• [What is required]: Write out word for word each line from the one containing "IC202: TLV70033 -> AP2112K" through the close of the listing, including both ends. Pictures do not belong in the copy.
---------- Recorded information ----------
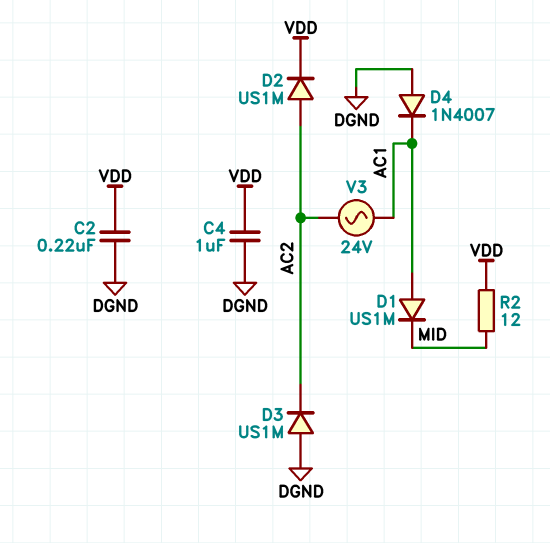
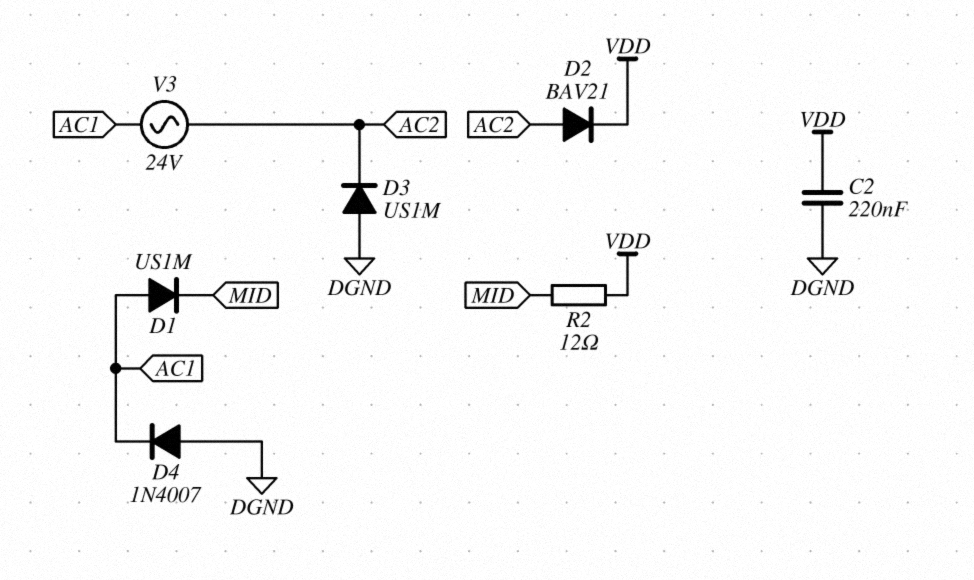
C4: 1uF (DGND, VDD) -> none
D2: diode US1M (A AC2, K VDD) -> diode BAV21 (A AC2, K VDD)

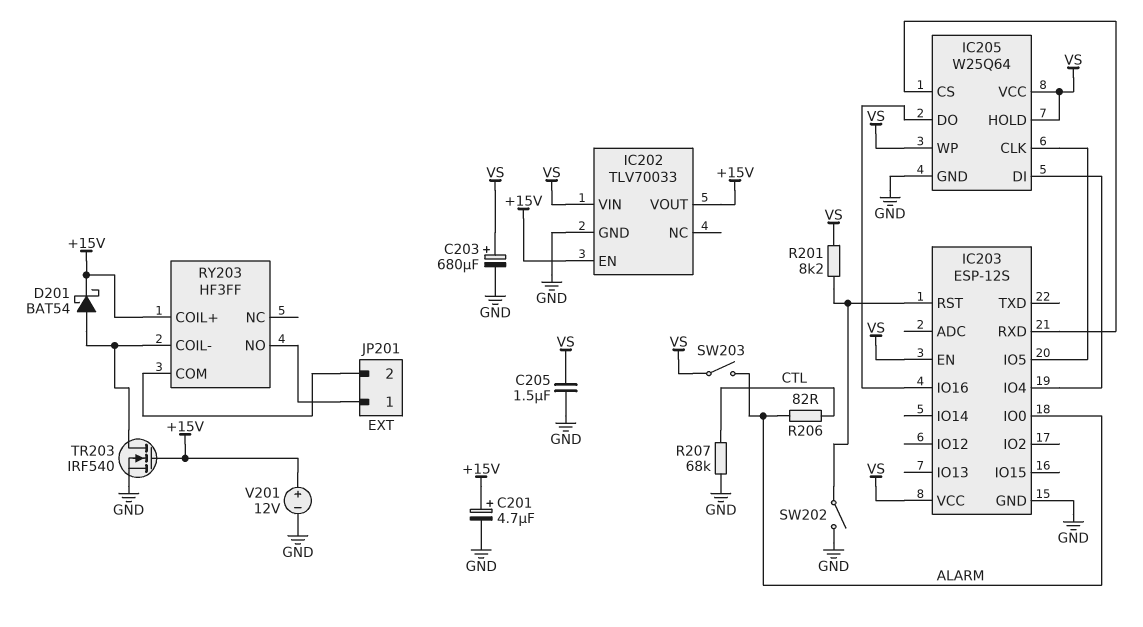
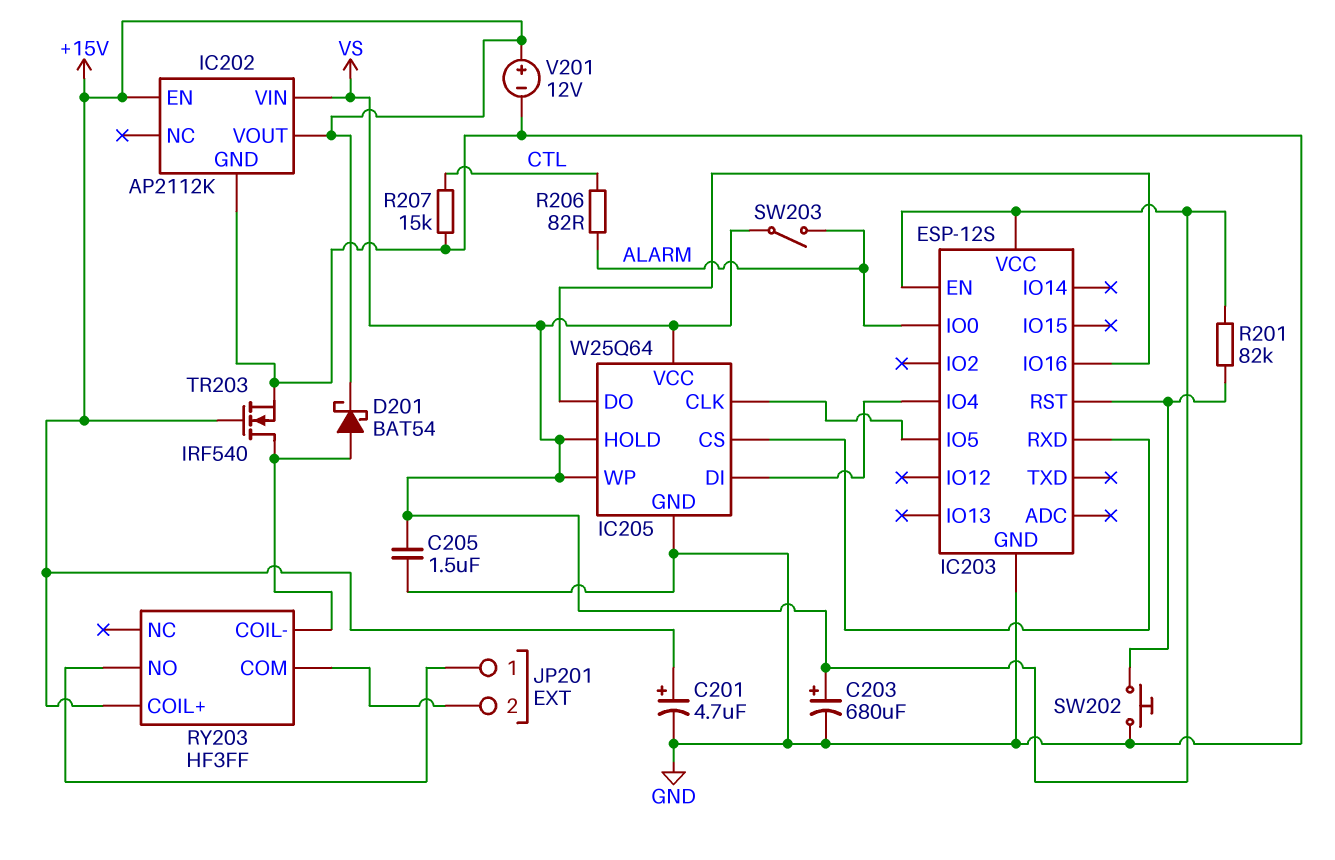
IC202: TLV70033 -> AP2112K
R201: 8.2k (IC203/RST, VS) -> 82k (IC203/RST, VS)
R207: 68k (CTL, GND) -> 15k (CTL, GND)
SW202: switch (GND, IC203/RST) -> button (GND, IC203/RST)

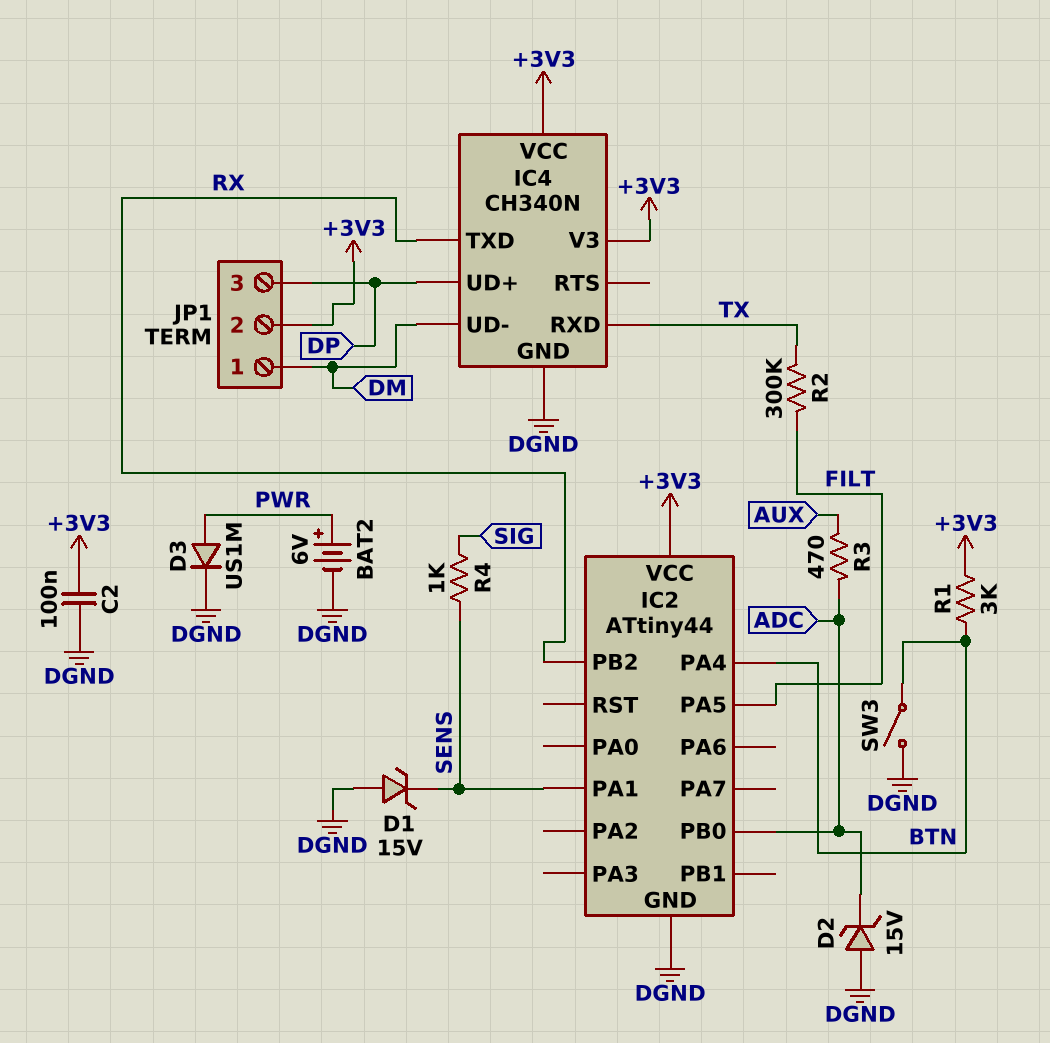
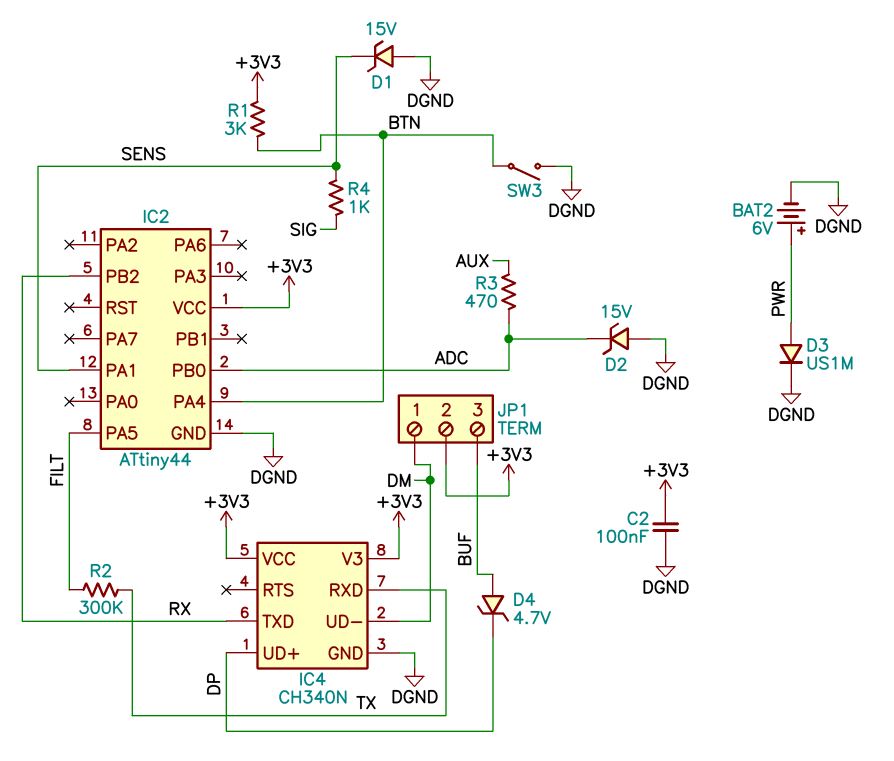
D4: none -> zener 4.7V (A BUF, K DP)
JP1 pin 3: DP -> BUF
----------
• [Response]:
IC202: TLV70033 -> AP2112K
R201: 8.2k (IC203/RST, VS) -> 82k (IC203/RST, VS)
R207: 68k (CTL, GND) -> 15k (CTL, GND)
SW202: switch (GND, IC203/RST) -> button (GND, IC203/RST)

D4: none -> zener 4.7V (A BUF, K DP)
JP1 pin 3: DP -> BUF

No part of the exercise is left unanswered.